→ PROBLEM TO SOLVE
The output must start at the line containing "RFID2 pin IRQ: TX -> D8" in the records below and stop at the last line, matching each line exactly and leaving out every picture.

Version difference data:

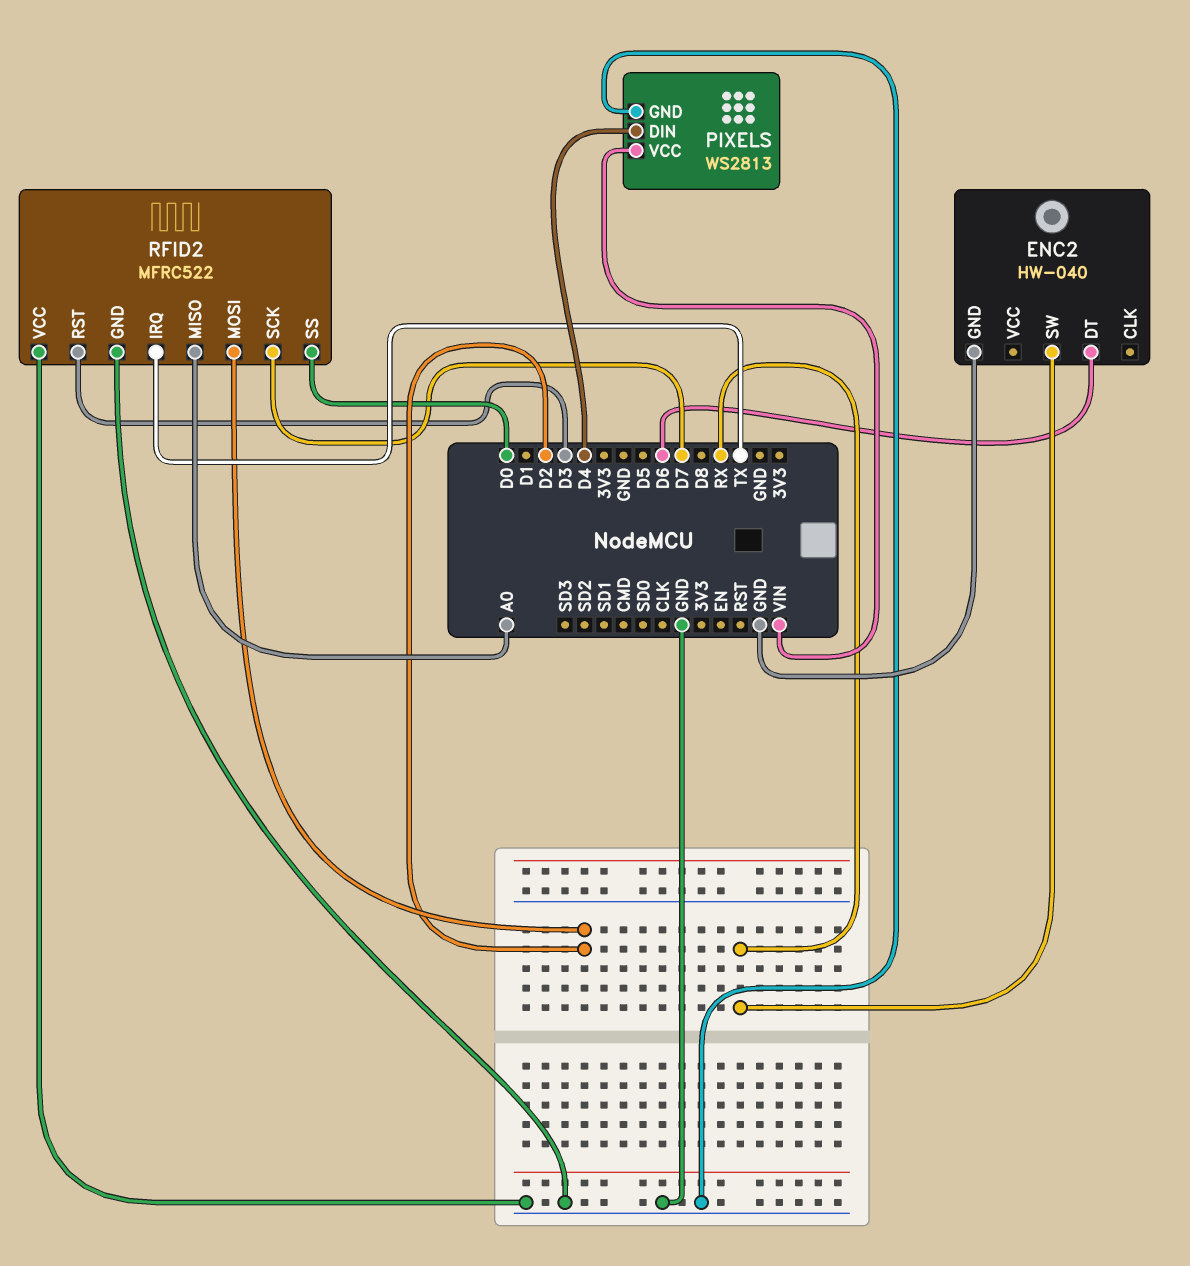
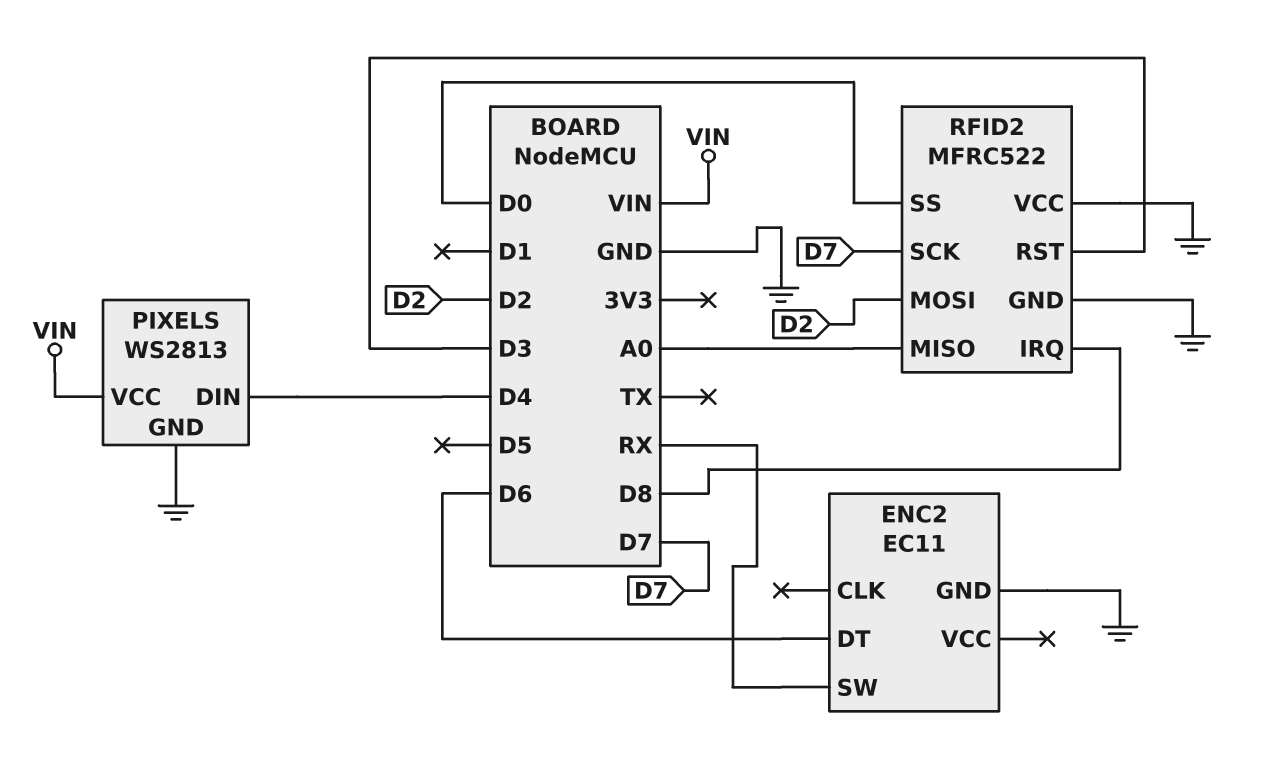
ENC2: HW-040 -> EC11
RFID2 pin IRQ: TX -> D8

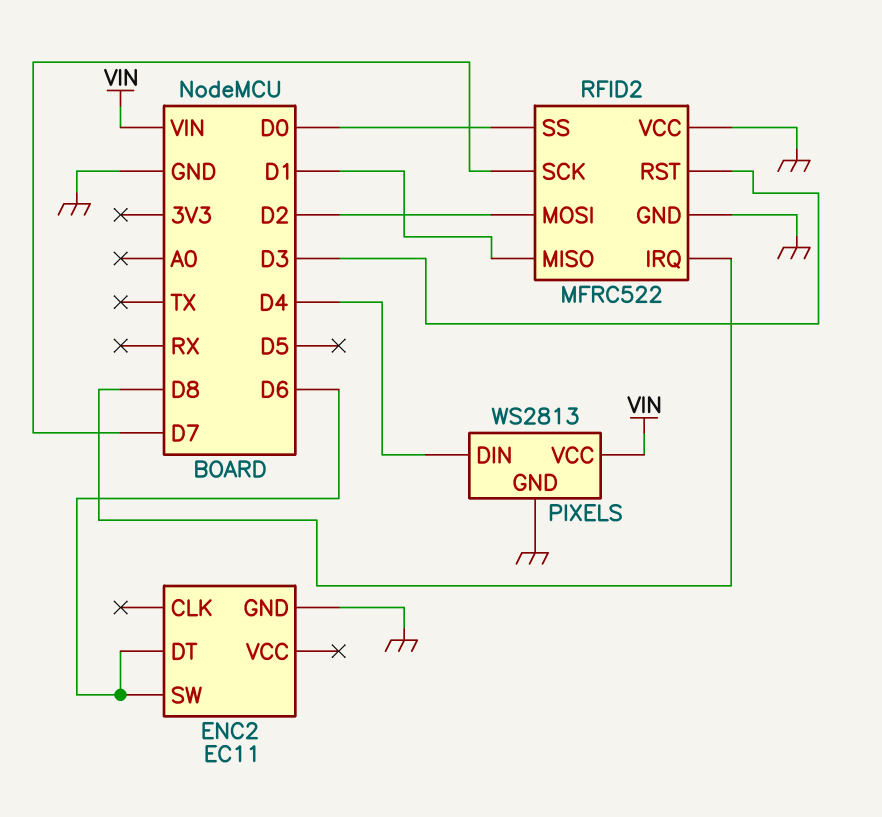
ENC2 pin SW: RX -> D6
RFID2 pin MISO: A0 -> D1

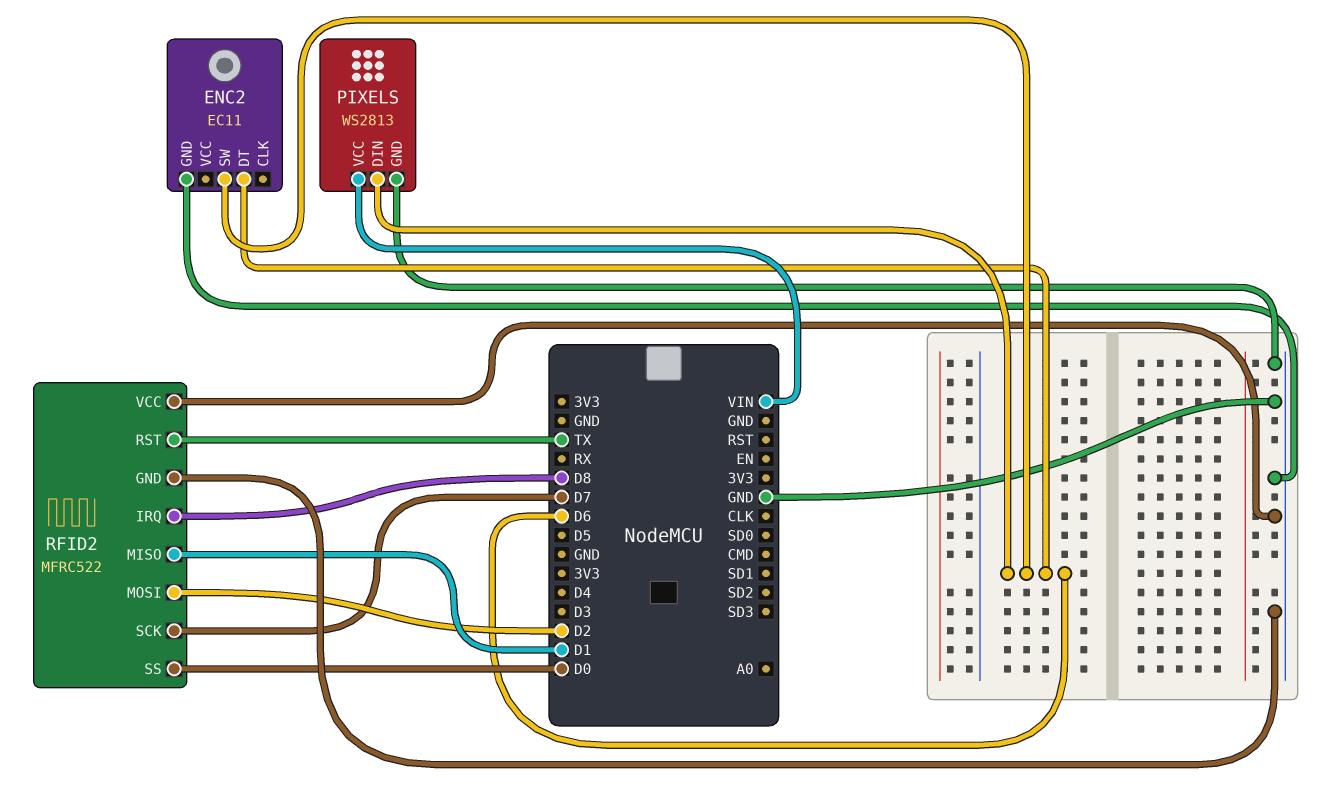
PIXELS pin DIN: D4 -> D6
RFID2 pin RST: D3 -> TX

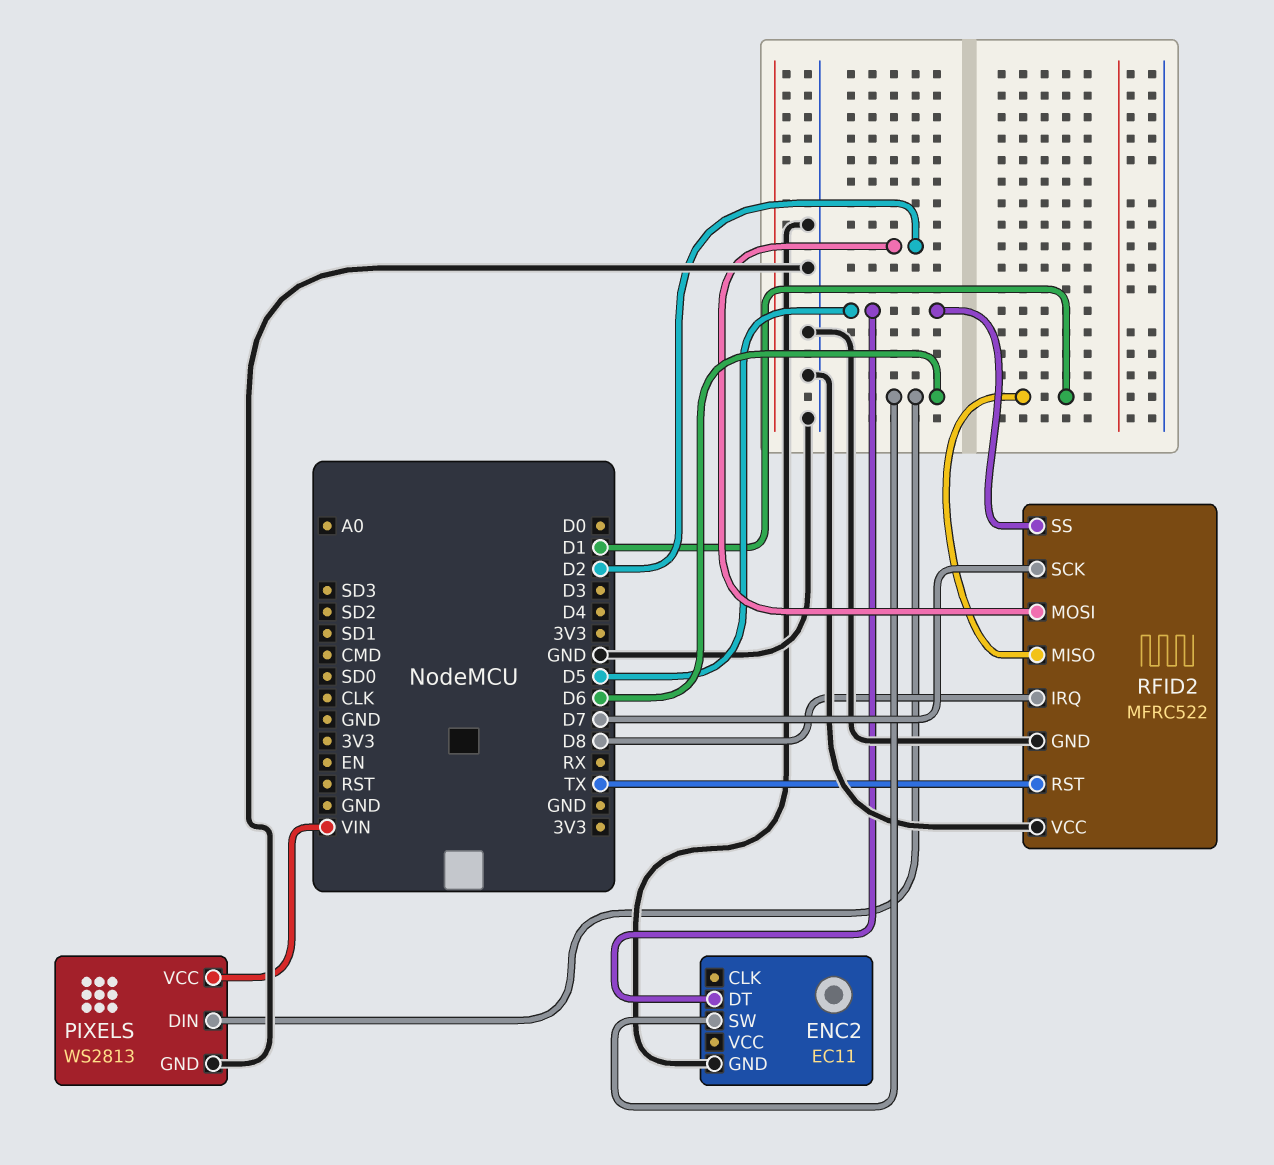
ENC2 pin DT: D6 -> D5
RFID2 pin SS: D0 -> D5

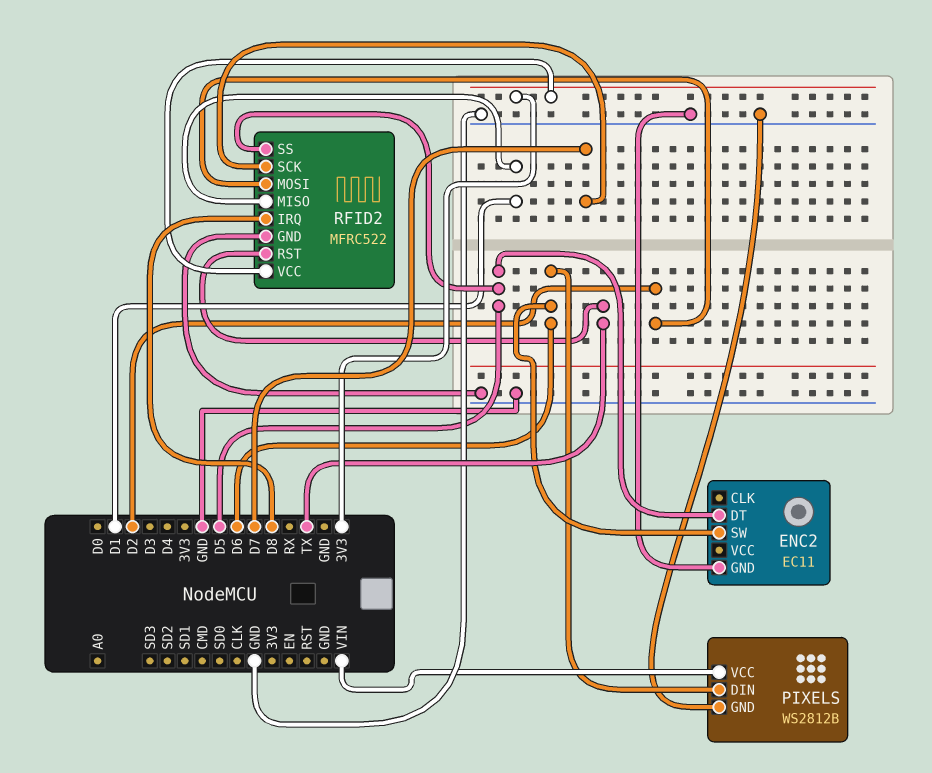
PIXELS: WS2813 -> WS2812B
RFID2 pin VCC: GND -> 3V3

→ YOUR RESPONSE
RFID2 pin IRQ: TX -> D8

ENC2 pin SW: RX -> D6
RFID2 pin MISO: A0 -> D1

PIXELS pin DIN: D4 -> D6
RFID2 pin RST: D3 -> TX

ENC2 pin DT: D6 -> D5
RFID2 pin SS: D0 -> D5

PIXELS: WS2813 -> WS2812B
RFID2 pin VCC: GND -> 3V3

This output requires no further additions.